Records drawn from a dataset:
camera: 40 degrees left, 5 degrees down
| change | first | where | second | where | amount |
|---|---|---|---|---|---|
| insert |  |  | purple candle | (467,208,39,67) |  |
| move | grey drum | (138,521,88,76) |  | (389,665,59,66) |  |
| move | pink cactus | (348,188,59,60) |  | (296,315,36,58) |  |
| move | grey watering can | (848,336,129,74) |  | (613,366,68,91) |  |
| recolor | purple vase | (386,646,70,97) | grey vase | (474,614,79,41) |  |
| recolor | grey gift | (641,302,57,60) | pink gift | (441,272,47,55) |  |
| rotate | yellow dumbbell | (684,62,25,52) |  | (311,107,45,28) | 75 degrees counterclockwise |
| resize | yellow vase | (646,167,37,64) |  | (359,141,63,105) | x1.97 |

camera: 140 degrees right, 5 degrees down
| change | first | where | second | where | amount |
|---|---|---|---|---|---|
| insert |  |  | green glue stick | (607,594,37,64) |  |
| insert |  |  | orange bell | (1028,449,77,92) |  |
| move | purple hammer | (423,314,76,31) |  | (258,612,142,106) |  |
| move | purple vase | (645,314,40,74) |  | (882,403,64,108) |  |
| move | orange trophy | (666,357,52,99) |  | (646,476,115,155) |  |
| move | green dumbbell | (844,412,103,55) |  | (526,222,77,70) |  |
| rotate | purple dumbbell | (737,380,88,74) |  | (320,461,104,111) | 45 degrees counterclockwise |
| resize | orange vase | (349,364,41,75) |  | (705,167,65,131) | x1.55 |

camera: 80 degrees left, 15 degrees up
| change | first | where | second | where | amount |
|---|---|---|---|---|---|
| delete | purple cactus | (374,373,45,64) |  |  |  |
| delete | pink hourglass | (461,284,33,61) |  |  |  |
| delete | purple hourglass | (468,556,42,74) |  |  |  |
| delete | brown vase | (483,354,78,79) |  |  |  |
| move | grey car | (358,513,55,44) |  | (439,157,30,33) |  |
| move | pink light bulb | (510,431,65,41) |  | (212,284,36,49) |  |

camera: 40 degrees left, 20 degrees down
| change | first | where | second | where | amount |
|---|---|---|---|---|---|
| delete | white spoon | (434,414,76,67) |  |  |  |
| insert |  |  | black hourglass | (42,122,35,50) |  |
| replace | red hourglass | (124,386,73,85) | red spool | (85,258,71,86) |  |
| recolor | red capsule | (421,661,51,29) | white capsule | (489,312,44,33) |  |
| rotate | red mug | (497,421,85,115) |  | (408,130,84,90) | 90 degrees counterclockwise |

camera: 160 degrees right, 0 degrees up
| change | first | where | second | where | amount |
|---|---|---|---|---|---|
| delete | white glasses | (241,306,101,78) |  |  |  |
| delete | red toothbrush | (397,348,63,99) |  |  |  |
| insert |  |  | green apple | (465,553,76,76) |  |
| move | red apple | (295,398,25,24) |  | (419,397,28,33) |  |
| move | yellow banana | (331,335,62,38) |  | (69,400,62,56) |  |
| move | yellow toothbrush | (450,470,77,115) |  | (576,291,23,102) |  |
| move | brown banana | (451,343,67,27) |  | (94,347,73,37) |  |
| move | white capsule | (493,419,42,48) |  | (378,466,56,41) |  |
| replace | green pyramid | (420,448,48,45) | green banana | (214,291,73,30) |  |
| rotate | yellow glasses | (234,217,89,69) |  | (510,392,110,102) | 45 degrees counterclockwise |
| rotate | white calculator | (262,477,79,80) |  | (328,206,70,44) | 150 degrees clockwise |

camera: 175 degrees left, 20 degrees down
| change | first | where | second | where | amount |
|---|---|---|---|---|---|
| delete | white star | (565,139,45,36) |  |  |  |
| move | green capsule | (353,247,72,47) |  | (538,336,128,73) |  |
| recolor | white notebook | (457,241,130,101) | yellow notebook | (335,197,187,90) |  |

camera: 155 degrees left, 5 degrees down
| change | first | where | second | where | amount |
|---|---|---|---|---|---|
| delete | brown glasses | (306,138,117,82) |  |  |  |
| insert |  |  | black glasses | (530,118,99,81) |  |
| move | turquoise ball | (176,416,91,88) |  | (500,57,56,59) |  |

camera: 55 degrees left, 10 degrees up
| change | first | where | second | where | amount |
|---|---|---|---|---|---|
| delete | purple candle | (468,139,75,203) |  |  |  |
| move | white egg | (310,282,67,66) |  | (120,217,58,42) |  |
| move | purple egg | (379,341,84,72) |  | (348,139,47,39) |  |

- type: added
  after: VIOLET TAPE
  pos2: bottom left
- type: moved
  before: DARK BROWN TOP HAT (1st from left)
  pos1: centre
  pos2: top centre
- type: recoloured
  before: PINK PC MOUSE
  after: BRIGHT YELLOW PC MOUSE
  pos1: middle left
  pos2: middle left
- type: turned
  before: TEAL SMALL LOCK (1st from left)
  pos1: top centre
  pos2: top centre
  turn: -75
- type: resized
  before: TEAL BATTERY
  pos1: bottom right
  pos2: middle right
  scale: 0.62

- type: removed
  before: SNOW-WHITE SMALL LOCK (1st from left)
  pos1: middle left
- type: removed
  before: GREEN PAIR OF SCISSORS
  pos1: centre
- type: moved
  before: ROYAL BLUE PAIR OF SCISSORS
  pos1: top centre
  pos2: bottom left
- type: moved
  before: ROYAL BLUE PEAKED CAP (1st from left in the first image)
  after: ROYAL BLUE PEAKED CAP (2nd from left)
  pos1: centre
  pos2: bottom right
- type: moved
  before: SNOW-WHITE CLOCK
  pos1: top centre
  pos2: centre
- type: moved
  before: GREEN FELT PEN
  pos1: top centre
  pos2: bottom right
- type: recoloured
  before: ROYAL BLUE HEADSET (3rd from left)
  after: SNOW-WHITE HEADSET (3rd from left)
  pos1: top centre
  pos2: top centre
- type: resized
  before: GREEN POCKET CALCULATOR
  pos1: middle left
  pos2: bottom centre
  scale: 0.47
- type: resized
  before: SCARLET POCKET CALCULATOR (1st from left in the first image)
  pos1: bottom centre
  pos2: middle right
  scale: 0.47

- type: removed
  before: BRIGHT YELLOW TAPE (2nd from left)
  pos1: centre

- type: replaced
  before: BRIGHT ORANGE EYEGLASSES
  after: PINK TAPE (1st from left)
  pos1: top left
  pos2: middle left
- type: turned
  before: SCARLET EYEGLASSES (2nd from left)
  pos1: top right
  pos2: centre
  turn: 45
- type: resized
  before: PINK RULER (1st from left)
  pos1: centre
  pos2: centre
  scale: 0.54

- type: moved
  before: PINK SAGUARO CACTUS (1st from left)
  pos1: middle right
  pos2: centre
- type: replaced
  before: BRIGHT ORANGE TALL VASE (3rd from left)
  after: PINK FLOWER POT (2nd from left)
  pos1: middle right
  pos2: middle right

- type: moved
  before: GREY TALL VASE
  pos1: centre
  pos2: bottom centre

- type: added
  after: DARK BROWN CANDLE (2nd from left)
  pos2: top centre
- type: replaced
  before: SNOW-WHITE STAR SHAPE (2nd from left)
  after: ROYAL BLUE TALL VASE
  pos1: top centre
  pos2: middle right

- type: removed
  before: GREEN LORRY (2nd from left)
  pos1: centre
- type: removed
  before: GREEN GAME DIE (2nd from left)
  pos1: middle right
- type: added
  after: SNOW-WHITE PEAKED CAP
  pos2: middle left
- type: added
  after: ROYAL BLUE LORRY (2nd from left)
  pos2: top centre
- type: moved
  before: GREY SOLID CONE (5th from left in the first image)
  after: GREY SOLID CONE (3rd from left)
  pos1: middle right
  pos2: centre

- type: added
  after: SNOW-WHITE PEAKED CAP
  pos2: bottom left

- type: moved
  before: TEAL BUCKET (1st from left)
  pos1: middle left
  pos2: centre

Exercise goal →
Scan the data for lines containing "MOUSE" and copy all of them.

Response to this exercise →
  before: PINK PC MOUSE
  after: BRIGHT YELLOW PC MOUSE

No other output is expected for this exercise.